* Exercise goal
Omit the pictures and return every entry exactly as written.

* Records provided

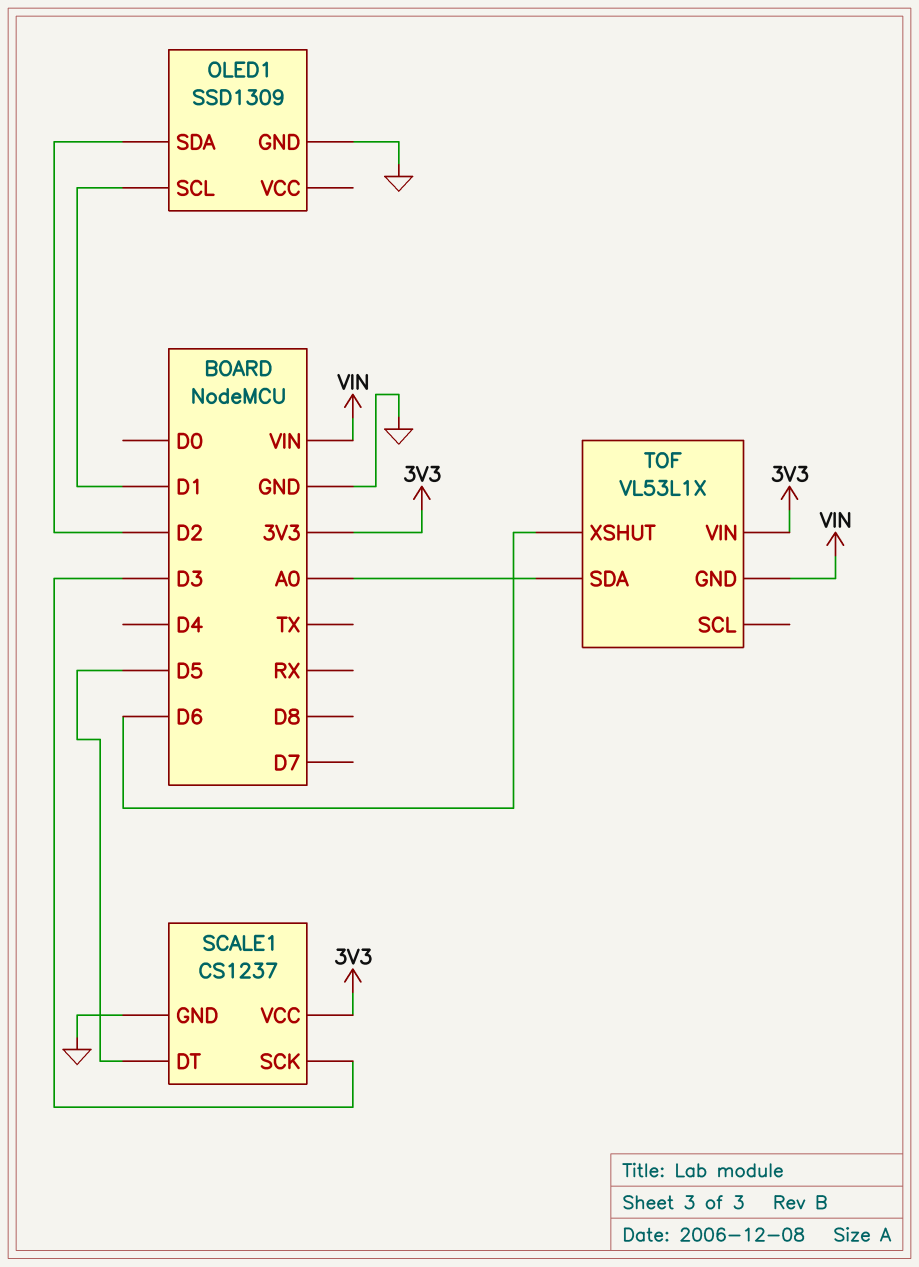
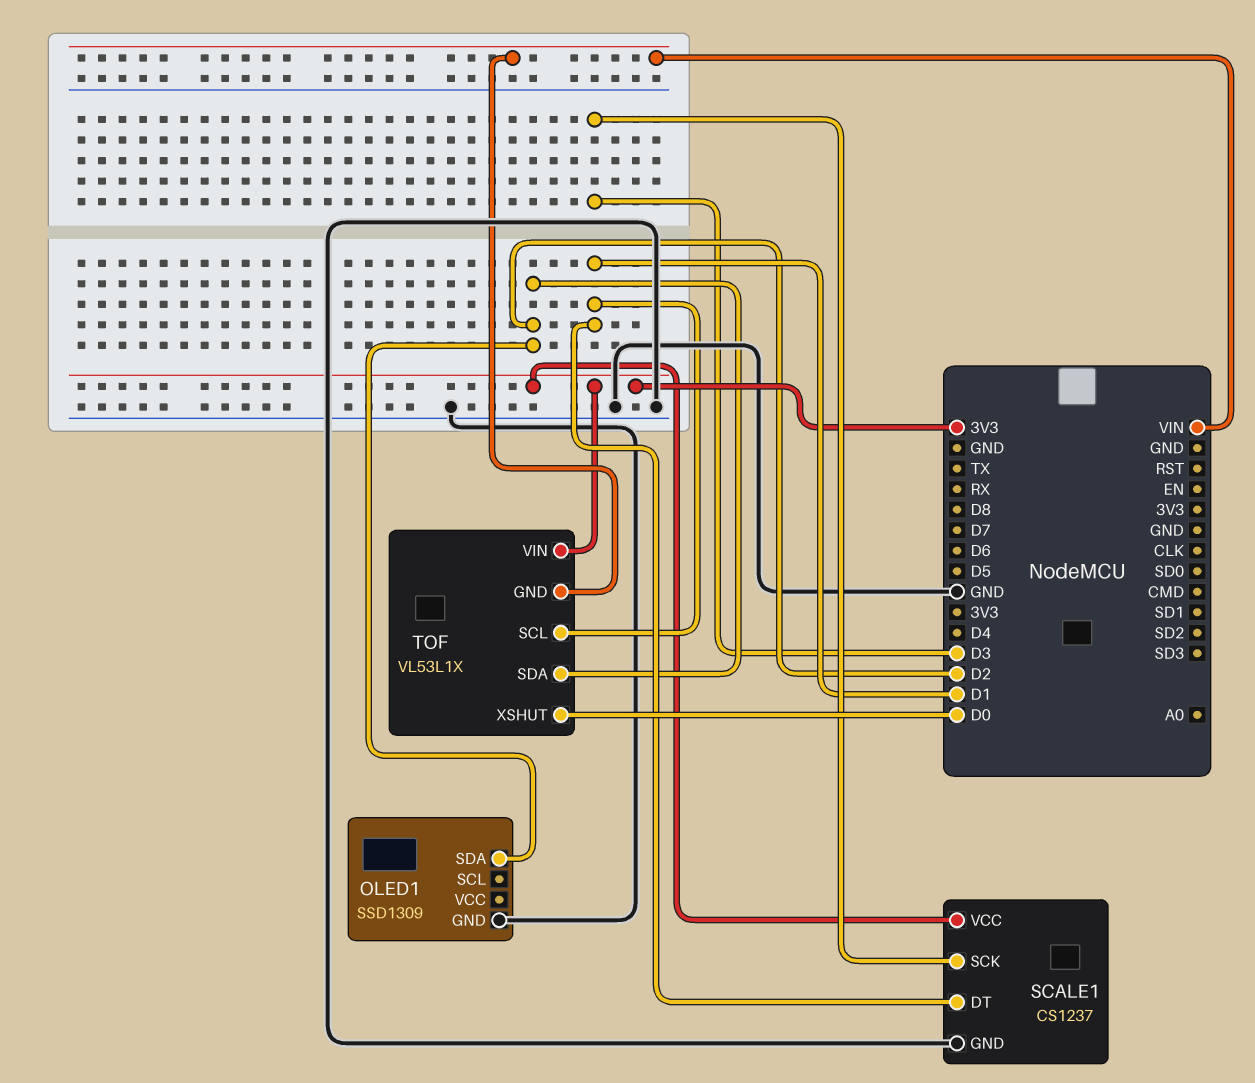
OLED1 pin SCL: D1 -> none
SCALE1 pin DT: D5 -> D1
TOF pin SCL: none -> D1
TOF pin SDA: A0 -> D2
TOF pin XSHUT: D6 -> D0

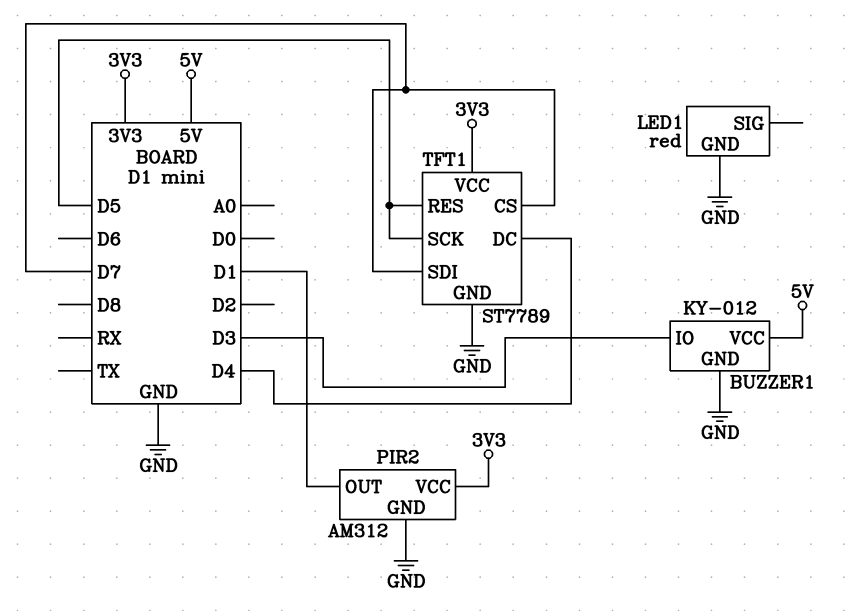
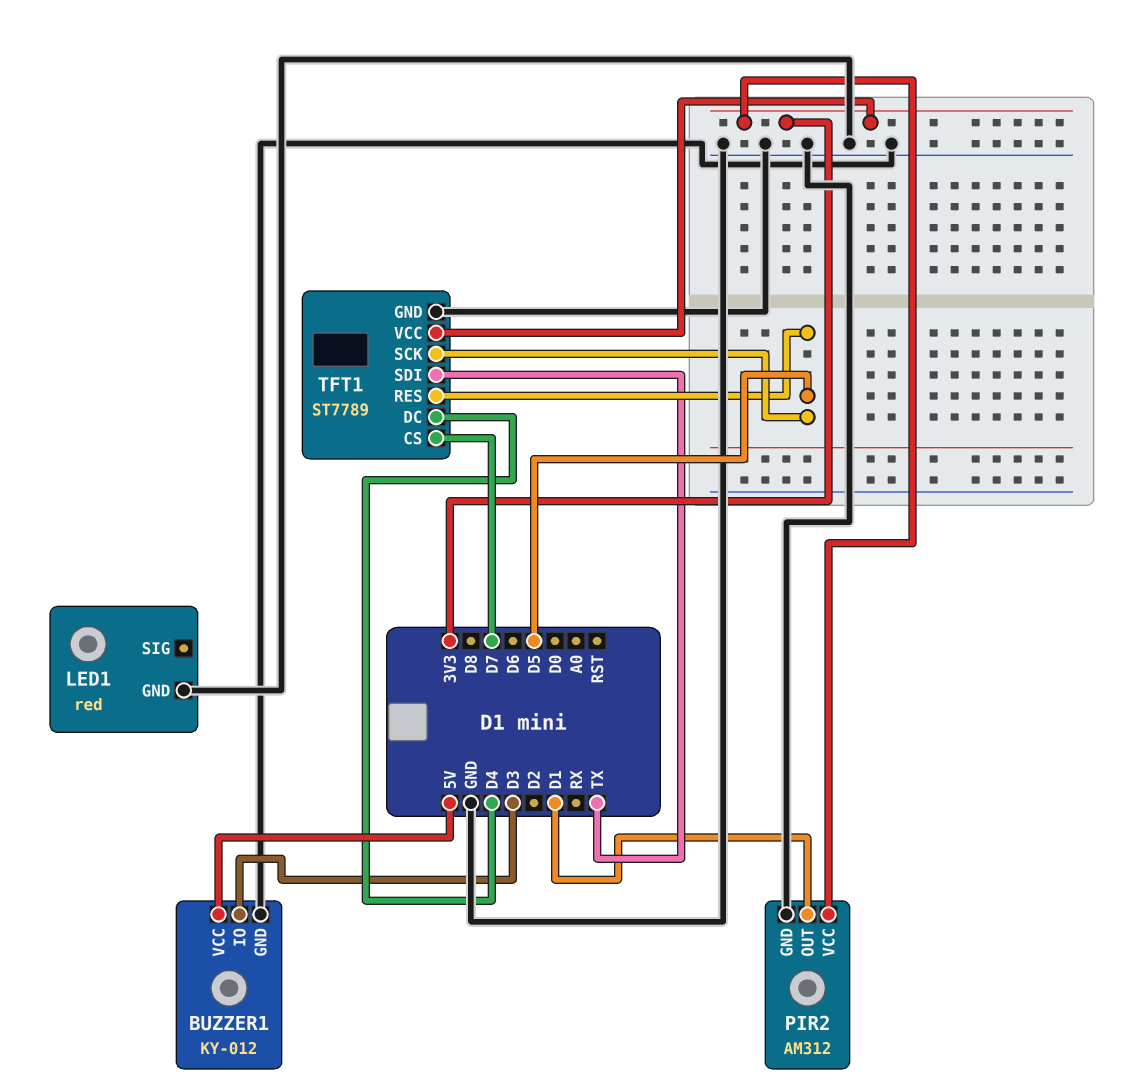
TFT1 pin SDI: D7 -> TX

* Answer space
OLED1 pin SCL: D1 -> none
SCALE1 pin DT: D5 -> D1
TOF pin SCL: none -> D1
TOF pin SDA: A0 -> D2
TOF pin XSHUT: D6 -> D0

TFT1 pin SDI: D7 -> TX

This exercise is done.